■ **The problem**:
Return only those lines of the listing in which "bottle" appears.

■ **Information supplied**:

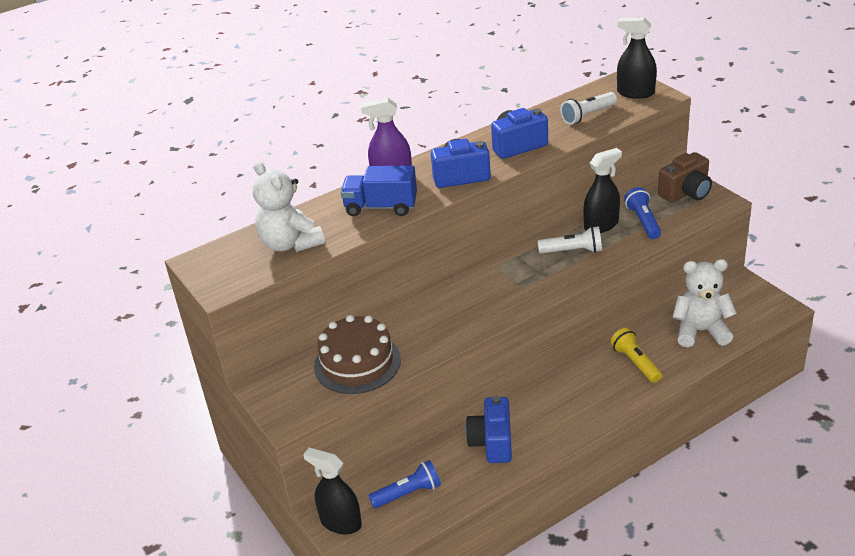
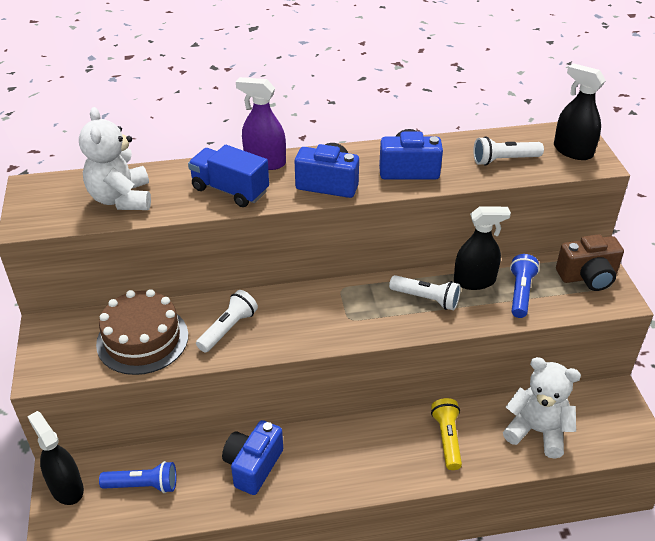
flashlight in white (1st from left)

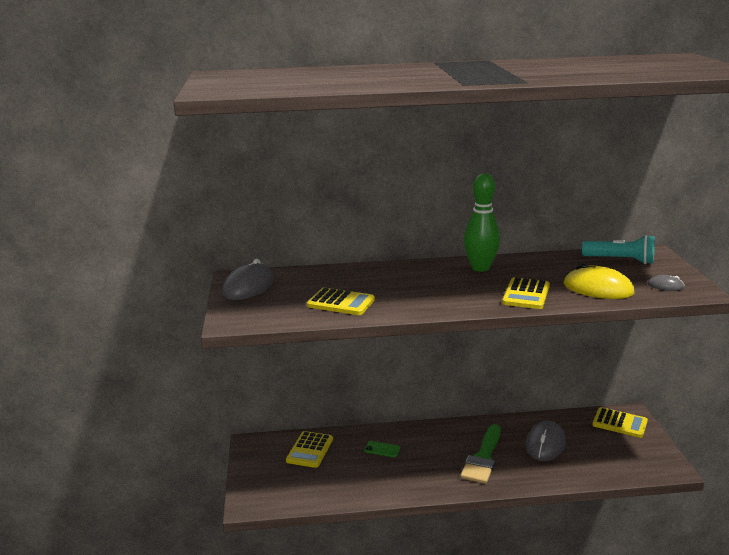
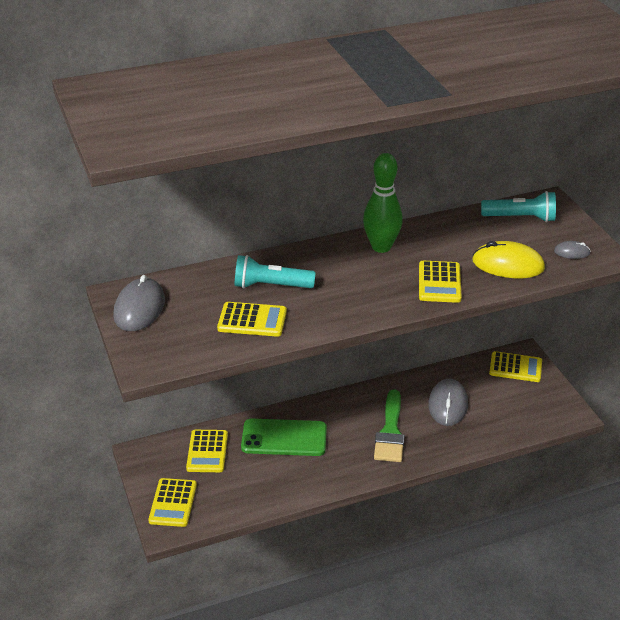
calculator in yellow (1st from left); flashlight in turquoise (1st from left); phone in green

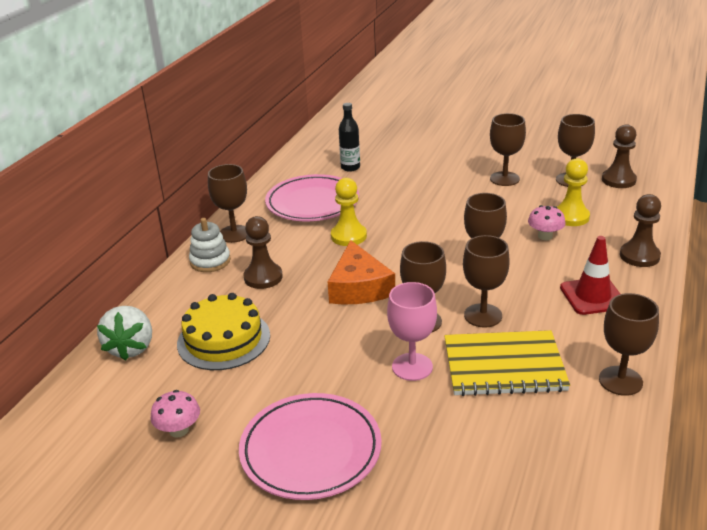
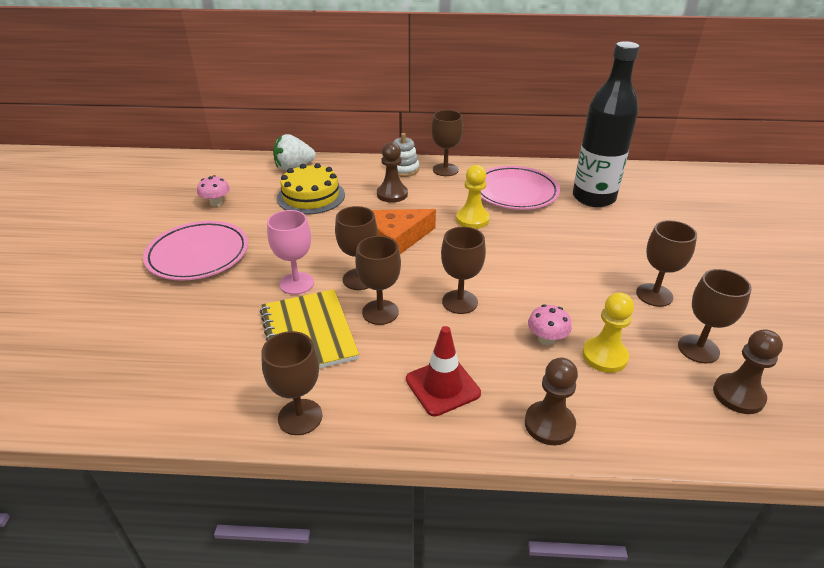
bottle in black

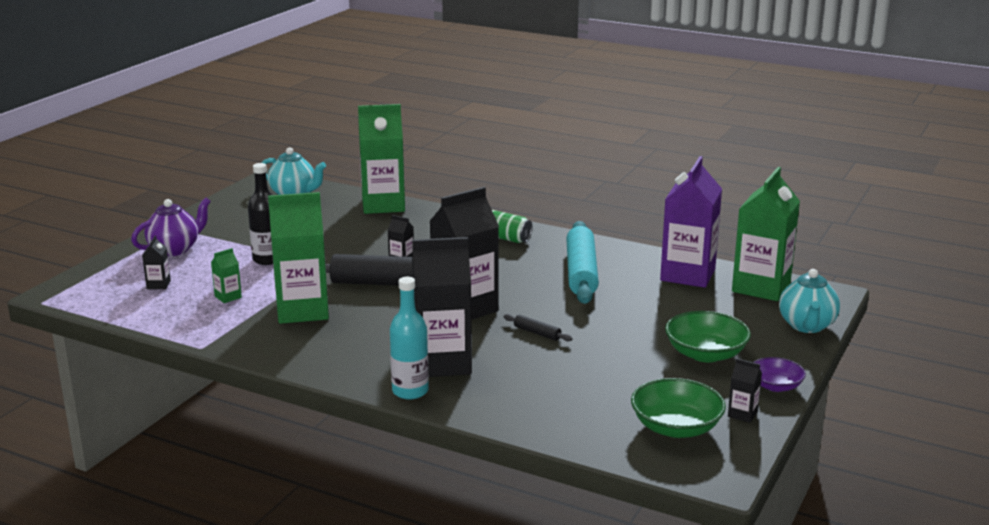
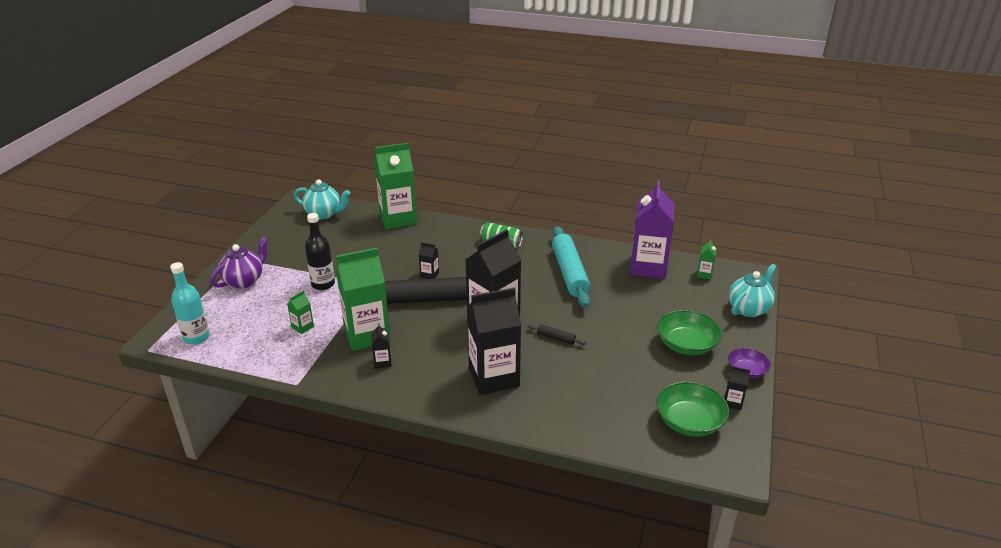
carton in black (1st from left); bottle in turquoise; teapot in turquoise (2nd from left); carton in green (4th from left)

■ **Task answer**:
bottle in black
carton in black (1st from left); bottle in turquoise; teapot in turquoise (2nd from left); carton in green (4th from left)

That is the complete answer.